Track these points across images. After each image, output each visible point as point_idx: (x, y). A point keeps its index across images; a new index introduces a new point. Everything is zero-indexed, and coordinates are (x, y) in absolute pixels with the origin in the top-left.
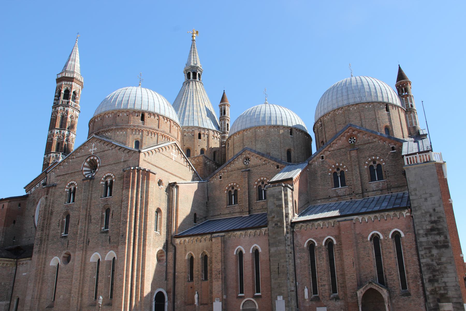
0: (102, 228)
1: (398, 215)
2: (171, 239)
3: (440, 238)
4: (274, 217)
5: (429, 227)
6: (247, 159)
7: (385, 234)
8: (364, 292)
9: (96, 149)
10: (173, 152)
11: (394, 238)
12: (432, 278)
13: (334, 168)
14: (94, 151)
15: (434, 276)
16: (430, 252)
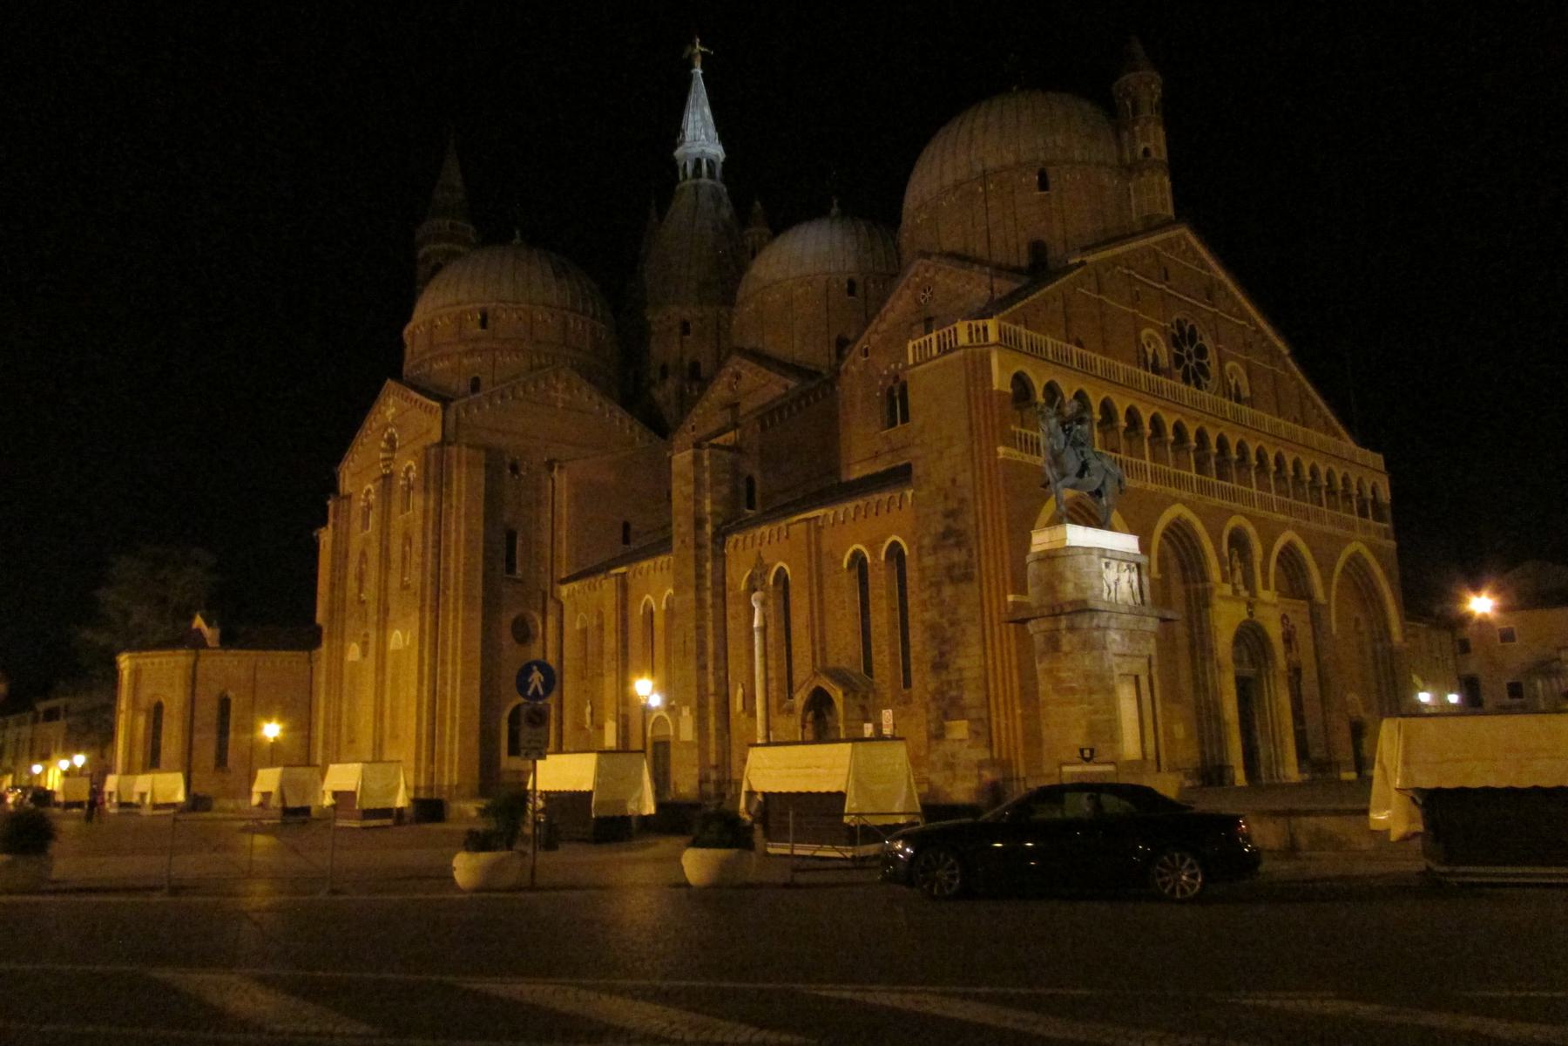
0: (406, 579)
1: (898, 500)
2: (552, 586)
3: (958, 556)
4: (679, 526)
5: (941, 529)
6: (738, 376)
7: (873, 546)
8: (806, 696)
9: (393, 410)
10: (556, 390)
11: (895, 560)
12: (938, 659)
13: (888, 376)
14: (393, 414)
15: (942, 654)
16: (939, 592)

EXERCISE TASK >> Convert everything from the start of the data down to the line containing "11: (394, 238)" into a JSON list of strings, one string per line, skipping blank lines and leaving out the pictures.

RESULT >>
[
  "Track these points across images. After each image, output each visible point as point_idx: (x, y). A point keeps its index across images; a new index introduces a new point. Everything is zero-indexed, and coordinates are (x, y) in absolute pixels with the origin in the top-left.",
  "0: (102, 228)",
  "1: (398, 215)",
  "2: (171, 239)",
  "3: (440, 238)",
  "4: (274, 217)",
  "5: (429, 227)",
  "6: (247, 159)",
  "7: (385, 234)",
  "8: (364, 292)",
  "9: (96, 149)",
  "10: (173, 152)",
  "11: (394, 238)"
]